[Listed entries Boundary: Start]

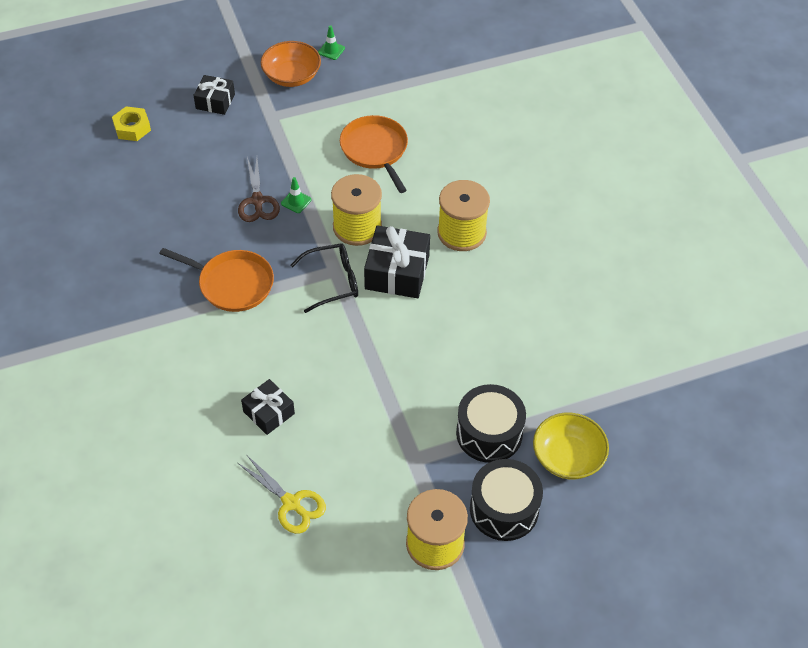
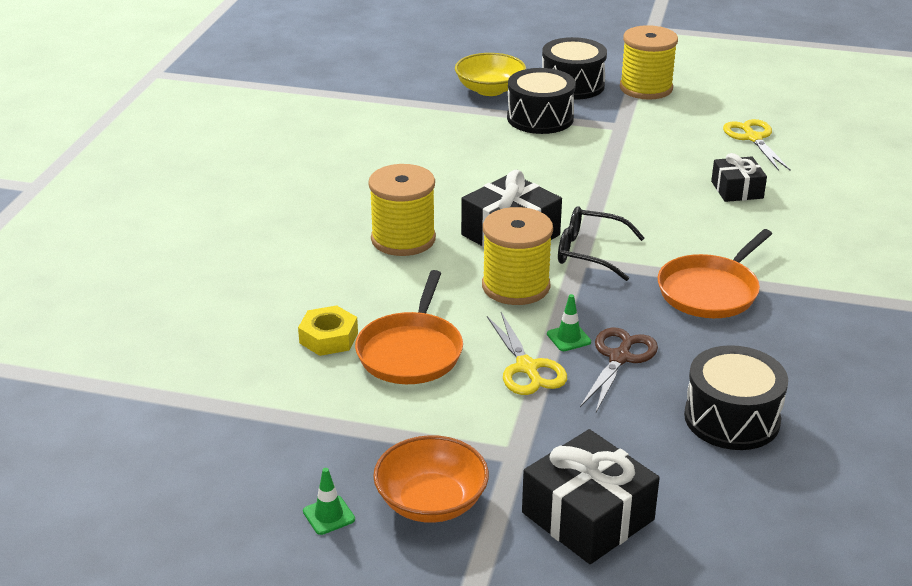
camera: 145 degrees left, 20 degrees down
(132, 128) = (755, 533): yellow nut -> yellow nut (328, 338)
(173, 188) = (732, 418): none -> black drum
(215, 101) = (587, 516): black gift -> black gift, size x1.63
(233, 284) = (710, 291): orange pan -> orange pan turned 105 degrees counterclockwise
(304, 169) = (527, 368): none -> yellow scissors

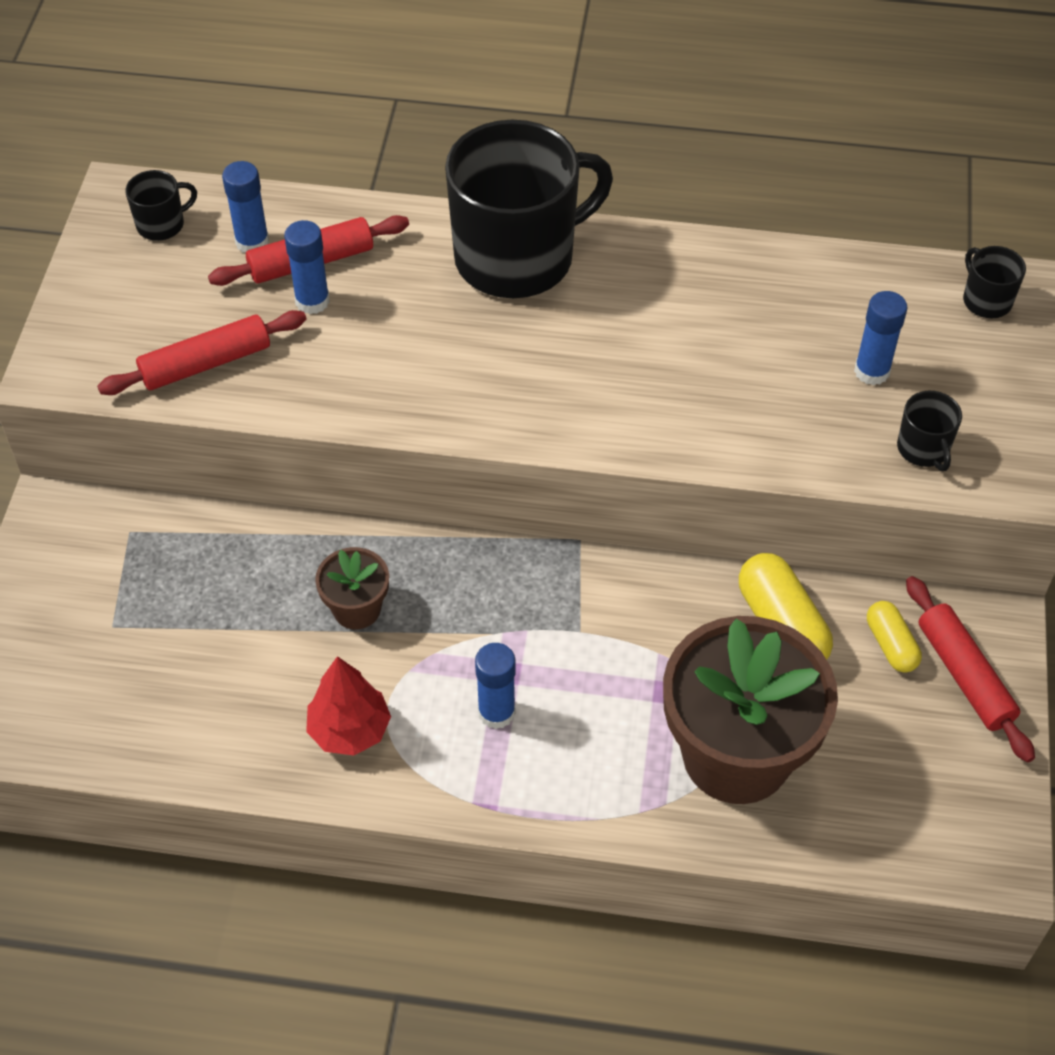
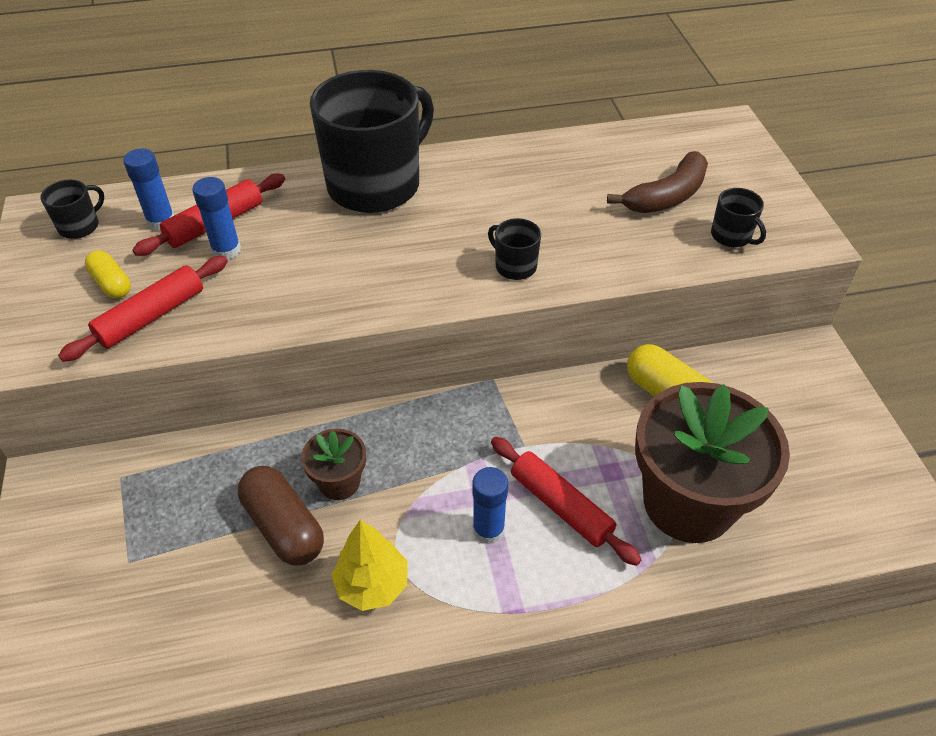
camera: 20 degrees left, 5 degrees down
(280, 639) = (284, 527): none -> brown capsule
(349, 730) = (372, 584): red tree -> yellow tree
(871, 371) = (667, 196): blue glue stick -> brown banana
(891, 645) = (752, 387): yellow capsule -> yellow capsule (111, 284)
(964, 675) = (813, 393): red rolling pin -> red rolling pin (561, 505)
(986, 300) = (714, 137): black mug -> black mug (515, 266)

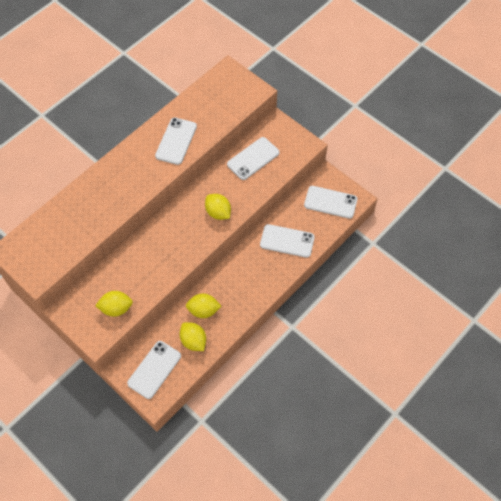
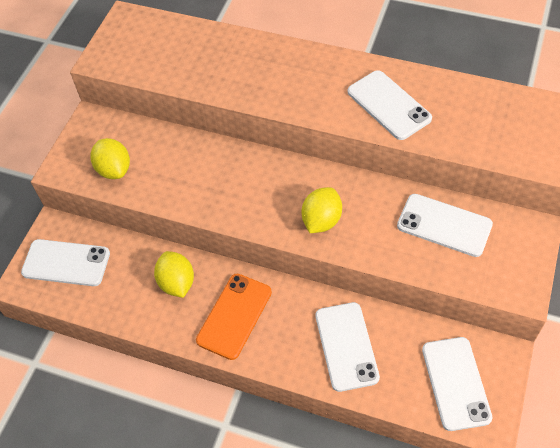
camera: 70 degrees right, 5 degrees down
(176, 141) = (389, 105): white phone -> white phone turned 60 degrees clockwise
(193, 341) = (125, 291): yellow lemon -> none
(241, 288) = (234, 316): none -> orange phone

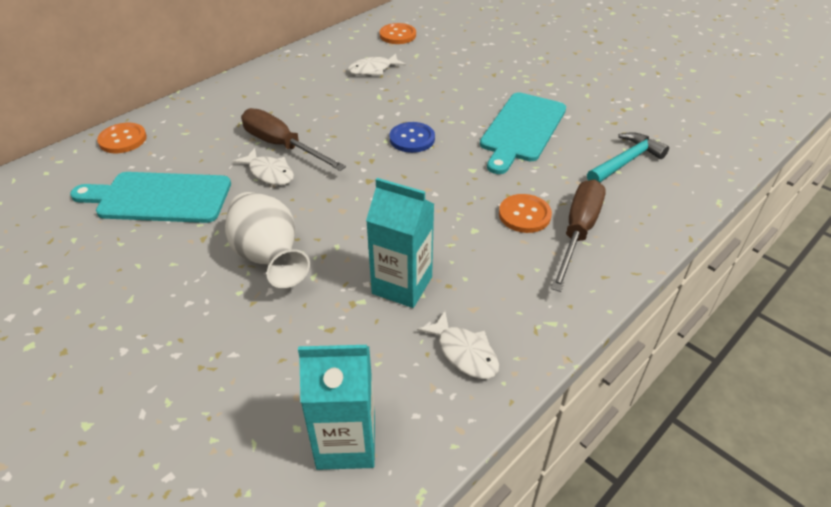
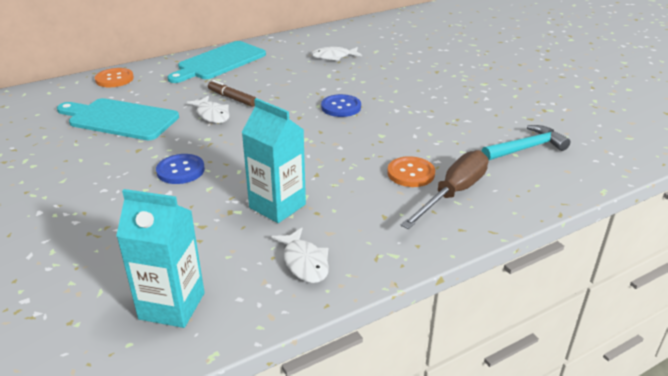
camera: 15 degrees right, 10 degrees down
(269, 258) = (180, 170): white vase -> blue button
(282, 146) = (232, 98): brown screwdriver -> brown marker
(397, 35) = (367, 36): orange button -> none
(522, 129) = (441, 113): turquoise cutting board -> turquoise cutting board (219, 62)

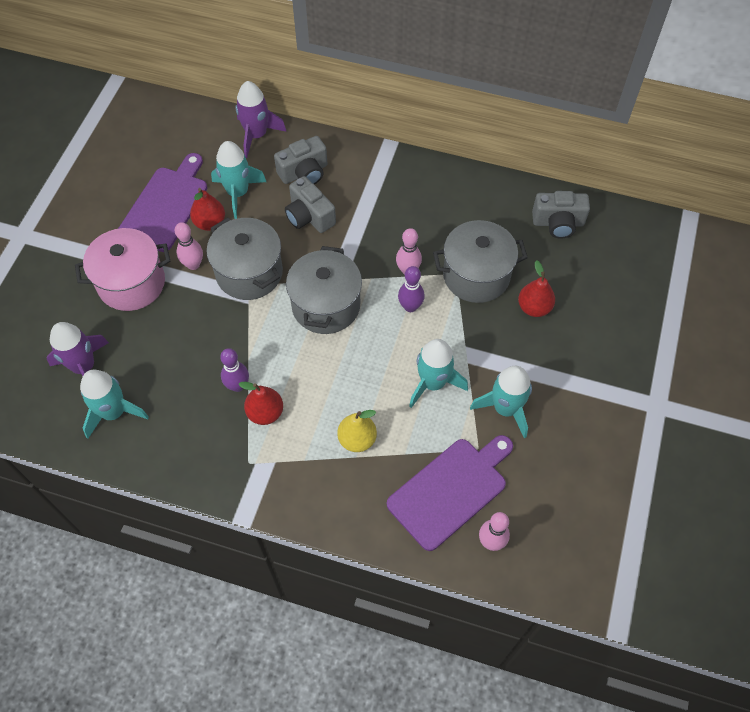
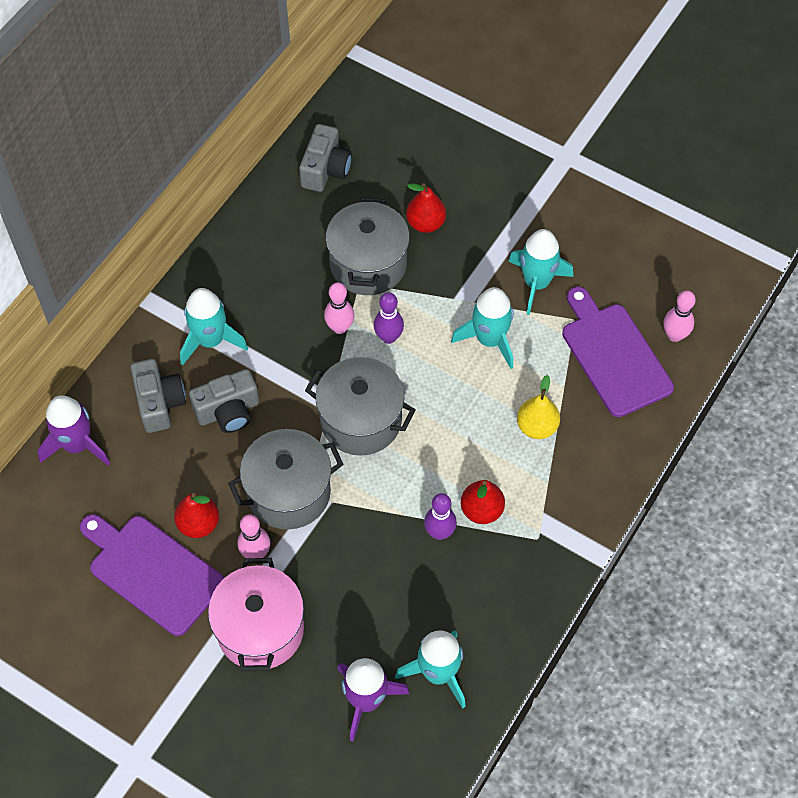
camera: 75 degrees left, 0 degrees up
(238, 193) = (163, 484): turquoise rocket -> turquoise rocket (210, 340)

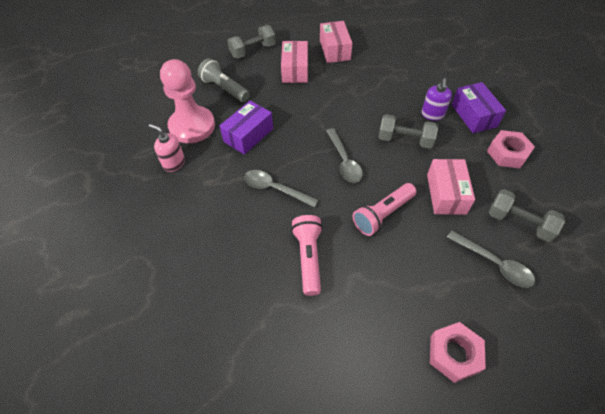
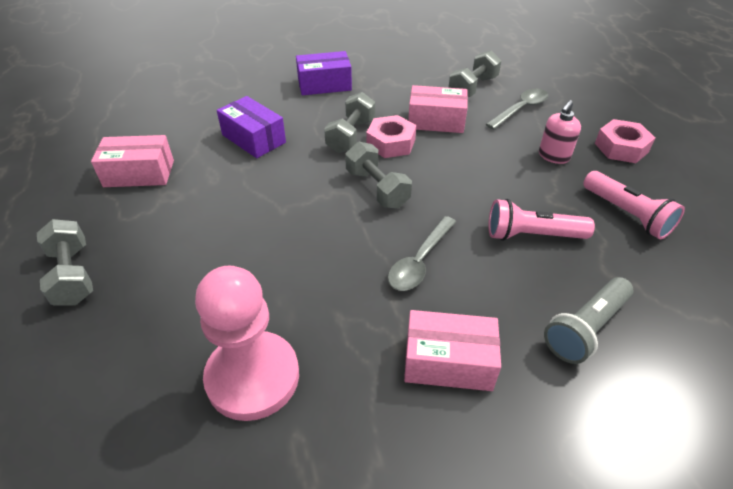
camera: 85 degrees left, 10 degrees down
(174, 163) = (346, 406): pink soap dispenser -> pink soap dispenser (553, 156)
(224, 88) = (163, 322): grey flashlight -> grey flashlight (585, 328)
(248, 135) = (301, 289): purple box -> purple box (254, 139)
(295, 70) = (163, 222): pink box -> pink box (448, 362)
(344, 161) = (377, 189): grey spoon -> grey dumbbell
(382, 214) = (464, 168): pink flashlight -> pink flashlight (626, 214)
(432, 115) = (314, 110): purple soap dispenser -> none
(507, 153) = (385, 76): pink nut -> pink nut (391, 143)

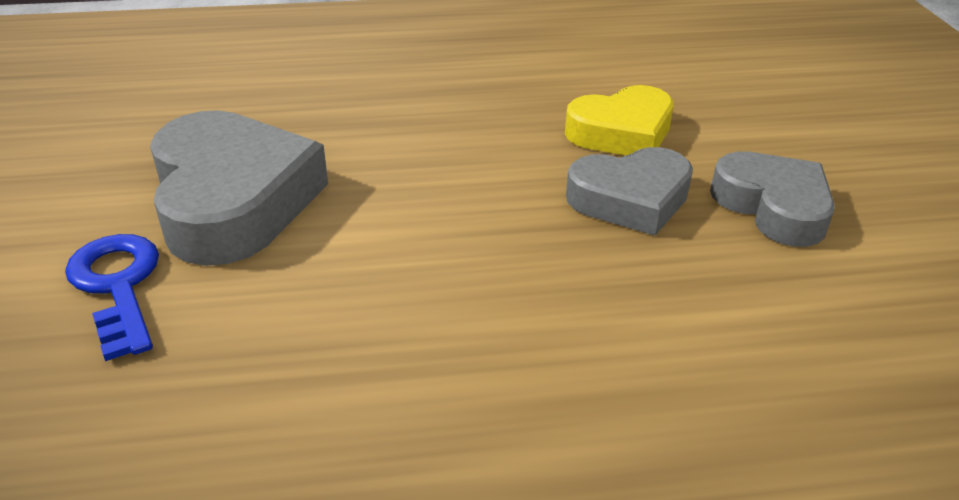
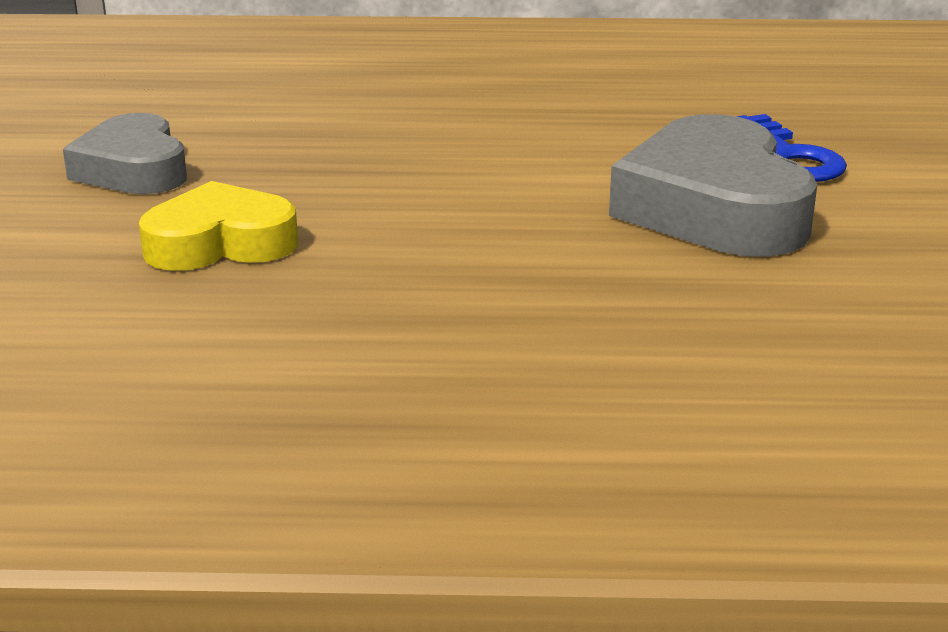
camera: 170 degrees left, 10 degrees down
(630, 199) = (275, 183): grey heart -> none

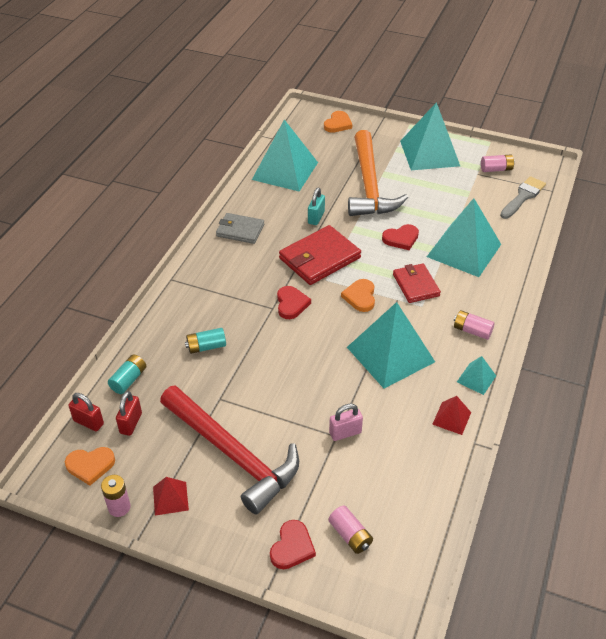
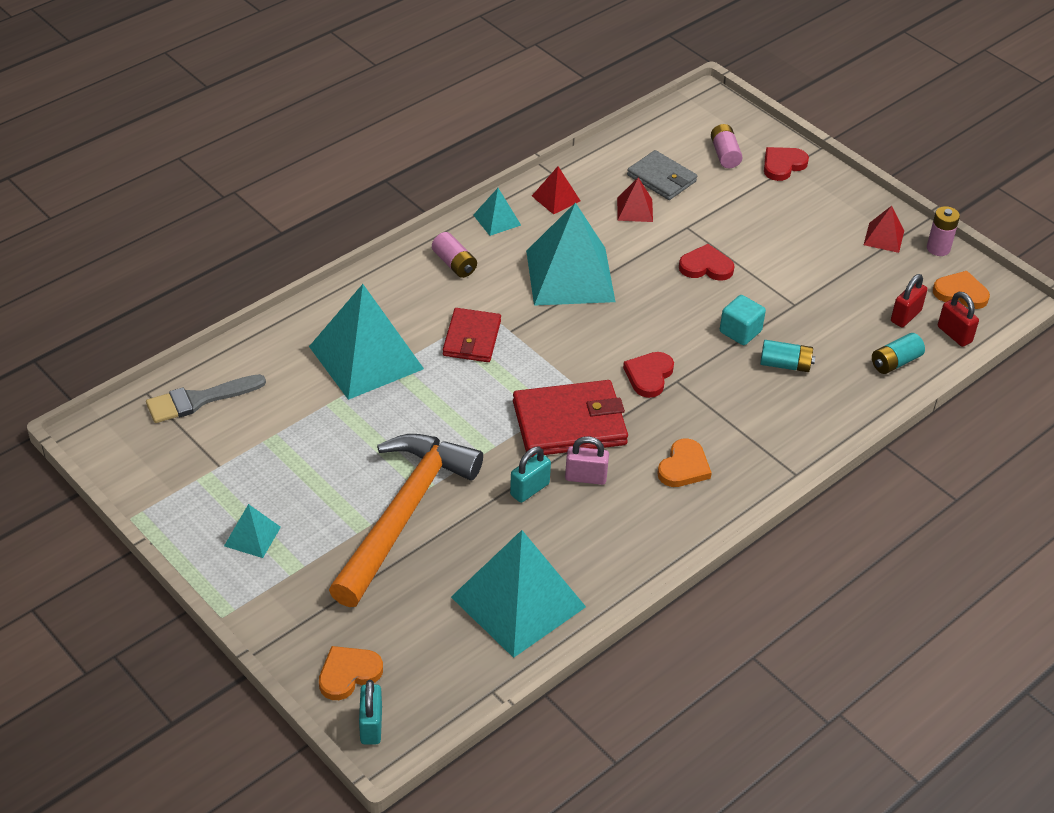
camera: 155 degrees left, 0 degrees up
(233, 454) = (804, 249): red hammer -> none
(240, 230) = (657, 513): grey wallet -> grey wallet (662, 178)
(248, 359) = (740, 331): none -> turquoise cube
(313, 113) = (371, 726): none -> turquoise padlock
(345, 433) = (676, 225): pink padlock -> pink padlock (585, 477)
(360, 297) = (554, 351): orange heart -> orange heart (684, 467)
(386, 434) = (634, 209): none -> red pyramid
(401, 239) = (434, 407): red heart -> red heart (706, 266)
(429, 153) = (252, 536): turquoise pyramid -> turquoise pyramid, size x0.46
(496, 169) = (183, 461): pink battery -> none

[Listed entries Boundary: End]

§ What is expected
Set down the records again exactly as they appear, leaving each picture behind.

§ Task answer
camera: 145 degrees left, 20 degrees down
(132, 128) = (755, 533): yellow nut -> yellow nut (328, 338)
(173, 188) = (732, 418): none -> black drum
(215, 101) = (587, 516): black gift -> black gift, size x1.63
(233, 284) = (710, 291): orange pan -> orange pan turned 105 degrees counterclockwise
(304, 169) = (527, 368): none -> yellow scissors

camera: 20 degrees left, 5 degrees down
(280, 639) = (284, 527): none -> brown capsule
(349, 730) = (372, 584): red tree -> yellow tree
(871, 371) = (667, 196): blue glue stick -> brown banana
(891, 645) = (752, 387): yellow capsule -> yellow capsule (111, 284)
(964, 675) = (813, 393): red rolling pin -> red rolling pin (561, 505)
(986, 300) = (714, 137): black mug -> black mug (515, 266)

camera: 70 degrees right, 5 degrees down
(176, 141) = (389, 105): white phone -> white phone turned 60 degrees clockwise
(193, 341) = (125, 291): yellow lemon -> none
(241, 288) = (234, 316): none -> orange phone

camera: 15 degrees right, 10 degrees down
(269, 258) = (180, 170): white vase -> blue button
(282, 146) = (232, 98): brown screwdriver -> brown marker
(397, 35) = (367, 36): orange button -> none
(522, 129) = (441, 113): turquoise cutting board -> turquoise cutting board (219, 62)

camera: 75 degrees left, 0 degrees up
(238, 193) = (163, 484): turquoise rocket -> turquoise rocket (210, 340)

camera: 85 degrees left, 10 degrees down
(174, 163) = (346, 406): pink soap dispenser -> pink soap dispenser (553, 156)
(224, 88) = (163, 322): grey flashlight -> grey flashlight (585, 328)
(248, 135) = (301, 289): purple box -> purple box (254, 139)
(295, 70) = (163, 222): pink box -> pink box (448, 362)
(344, 161) = (377, 189): grey spoon -> grey dumbbell
(382, 214) = (464, 168): pink flashlight -> pink flashlight (626, 214)
(432, 115) = (314, 110): purple soap dispenser -> none
(507, 153) = (385, 76): pink nut -> pink nut (391, 143)

camera: 170 degrees left, 10 degrees down
(630, 199) = (275, 183): grey heart -> none

camera: 155 degrees left, 0 degrees up
(233, 454) = (804, 249): red hammer -> none
(240, 230) = (657, 513): grey wallet -> grey wallet (662, 178)
(248, 359) = (740, 331): none -> turquoise cube
(313, 113) = (371, 726): none -> turquoise padlock
(345, 433) = (676, 225): pink padlock -> pink padlock (585, 477)
(360, 297) = (554, 351): orange heart -> orange heart (684, 467)
(386, 434) = (634, 209): none -> red pyramid
(401, 239) = (434, 407): red heart -> red heart (706, 266)
(429, 153) = (252, 536): turquoise pyramid -> turquoise pyramid, size x0.46
(496, 169) = (183, 461): pink battery -> none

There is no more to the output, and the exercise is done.